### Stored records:
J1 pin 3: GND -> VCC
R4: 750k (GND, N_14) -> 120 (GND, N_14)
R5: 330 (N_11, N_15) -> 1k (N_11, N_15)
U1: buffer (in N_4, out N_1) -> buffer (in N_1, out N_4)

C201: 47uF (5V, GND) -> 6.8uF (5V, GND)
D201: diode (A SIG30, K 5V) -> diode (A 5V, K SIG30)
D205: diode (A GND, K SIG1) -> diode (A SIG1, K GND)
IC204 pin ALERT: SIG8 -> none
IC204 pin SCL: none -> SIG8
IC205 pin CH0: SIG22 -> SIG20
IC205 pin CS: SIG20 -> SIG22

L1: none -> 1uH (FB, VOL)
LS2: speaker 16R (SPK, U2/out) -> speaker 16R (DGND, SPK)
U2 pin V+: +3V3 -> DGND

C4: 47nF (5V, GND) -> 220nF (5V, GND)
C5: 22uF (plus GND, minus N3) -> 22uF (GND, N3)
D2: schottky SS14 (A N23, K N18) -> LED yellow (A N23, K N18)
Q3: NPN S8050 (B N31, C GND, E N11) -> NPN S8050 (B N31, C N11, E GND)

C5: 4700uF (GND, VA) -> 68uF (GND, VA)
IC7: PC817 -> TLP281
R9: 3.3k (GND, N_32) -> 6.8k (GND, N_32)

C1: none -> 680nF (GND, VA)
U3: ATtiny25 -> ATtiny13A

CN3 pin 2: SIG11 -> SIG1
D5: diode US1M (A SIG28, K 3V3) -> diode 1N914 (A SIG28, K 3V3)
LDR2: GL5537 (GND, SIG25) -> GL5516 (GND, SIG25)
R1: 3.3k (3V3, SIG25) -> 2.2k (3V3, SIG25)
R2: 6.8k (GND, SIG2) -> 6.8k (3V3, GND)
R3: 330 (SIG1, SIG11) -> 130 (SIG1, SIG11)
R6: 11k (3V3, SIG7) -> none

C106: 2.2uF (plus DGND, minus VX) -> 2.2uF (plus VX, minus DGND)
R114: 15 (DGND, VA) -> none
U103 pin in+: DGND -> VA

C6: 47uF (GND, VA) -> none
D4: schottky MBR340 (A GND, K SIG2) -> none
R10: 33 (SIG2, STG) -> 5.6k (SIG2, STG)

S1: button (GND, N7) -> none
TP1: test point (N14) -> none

### Work to be completed:
Please write out the data again exactly as it stands.

### Task result:
J1 pin 3: GND -> VCC
R4: 750k (GND, N_14) -> 120 (GND, N_14)
R5: 330 (N_11, N_15) -> 1k (N_11, N_15)
U1: buffer (in N_4, out N_1) -> buffer (in N_1, out N_4)

C201: 47uF (5V, GND) -> 6.8uF (5V, GND)
D201: diode (A SIG30, K 5V) -> diode (A 5V, K SIG30)
D205: diode (A GND, K SIG1) -> diode (A SIG1, K GND)
IC204 pin ALERT: SIG8 -> none
IC204 pin SCL: none -> SIG8
IC205 pin CH0: SIG22 -> SIG20
IC205 pin CS: SIG20 -> SIG22

L1: none -> 1uH (FB, VOL)
LS2: speaker 16R (SPK, U2/out) -> speaker 16R (DGND, SPK)
U2 pin V+: +3V3 -> DGND

C4: 47nF (5V, GND) -> 220nF (5V, GND)
C5: 22uF (plus GND, minus N3) -> 22uF (GND, N3)
D2: schottky SS14 (A N23, K N18) -> LED yellow (A N23, K N18)
Q3: NPN S8050 (B N31, C GND, E N11) -> NPN S8050 (B N31, C N11, E GND)

C5: 4700uF (GND, VA) -> 68uF (GND, VA)
IC7: PC817 -> TLP281
R9: 3.3k (GND, N_32) -> 6.8k (GND, N_32)

C1: none -> 680nF (GND, VA)
U3: ATtiny25 -> ATtiny13A

CN3 pin 2: SIG11 -> SIG1
D5: diode US1M (A SIG28, K 3V3) -> diode 1N914 (A SIG28, K 3V3)
LDR2: GL5537 (GND, SIG25) -> GL5516 (GND, SIG25)
R1: 3.3k (3V3, SIG25) -> 2.2k (3V3, SIG25)
R2: 6.8k (GND, SIG2) -> 6.8k (3V3, GND)
R3: 330 (SIG1, SIG11) -> 130 (SIG1, SIG11)
R6: 11k (3V3, SIG7) -> none

C106: 2.2uF (plus DGND, minus VX) -> 2.2uF (plus VX, minus DGND)
R114: 15 (DGND, VA) -> none
U103 pin in+: DGND -> VA

C6: 47uF (GND, VA) -> none
D4: schottky MBR340 (A GND, K SIG2) -> none
R10: 33 (SIG2, STG) -> 5.6k (SIG2, STG)

S1: button (GND, N7) -> none
TP1: test point (N14) -> none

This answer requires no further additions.